● **EXERCISE REQUIREMENTS**: Transcribe everything in the listing as written, and let no image into the copy.

● **STORED DATA**:

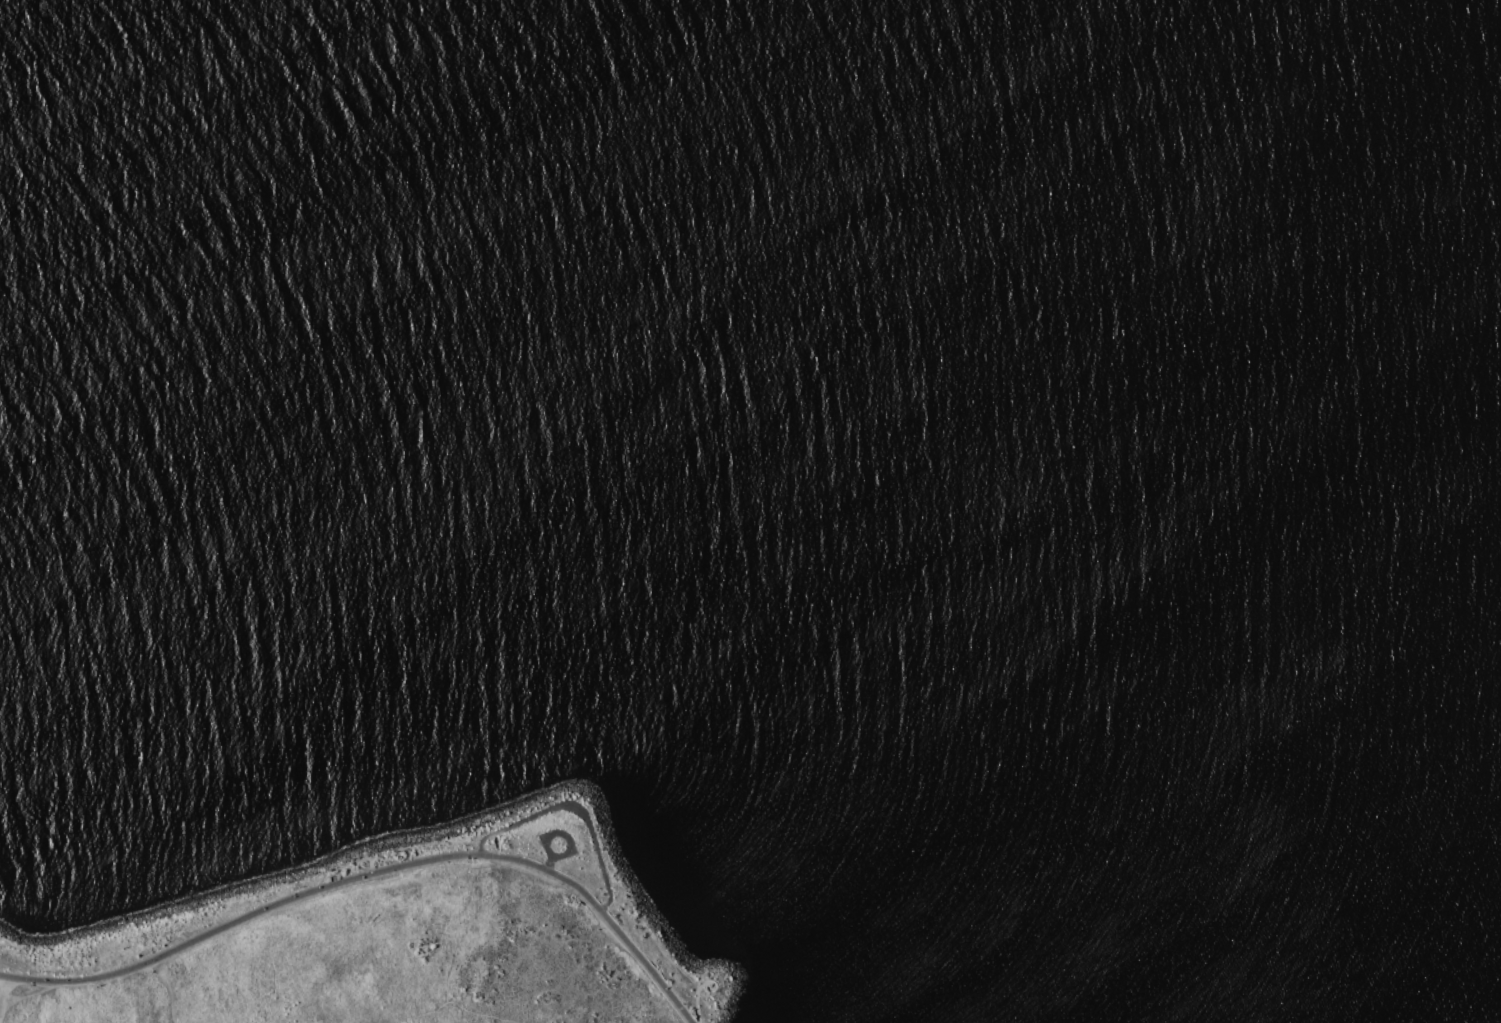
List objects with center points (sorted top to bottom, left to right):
road: (577, 815)
road: (555, 859)
road: (371, 876)
road: (649, 931)
park: (394, 939)
road: (17, 968)
road: (240, 976)
road: (699, 991)
road: (31, 1000)

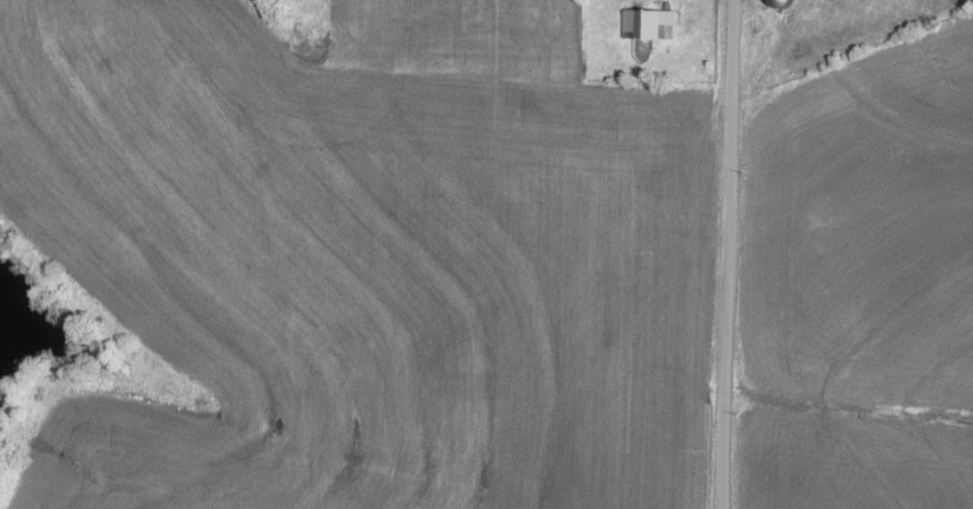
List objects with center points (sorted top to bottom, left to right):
building: (776, 4)
building: (647, 25)
road: (725, 254)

● **EXERCISE RESPONSE**:
List objects with center points (sorted top to bottom, left to right):
road: (577, 815)
road: (555, 859)
road: (371, 876)
road: (649, 931)
park: (394, 939)
road: (17, 968)
road: (240, 976)
road: (699, 991)
road: (31, 1000)

List objects with center points (sorted top to bottom, left to right):
building: (776, 4)
building: (647, 25)
road: (725, 254)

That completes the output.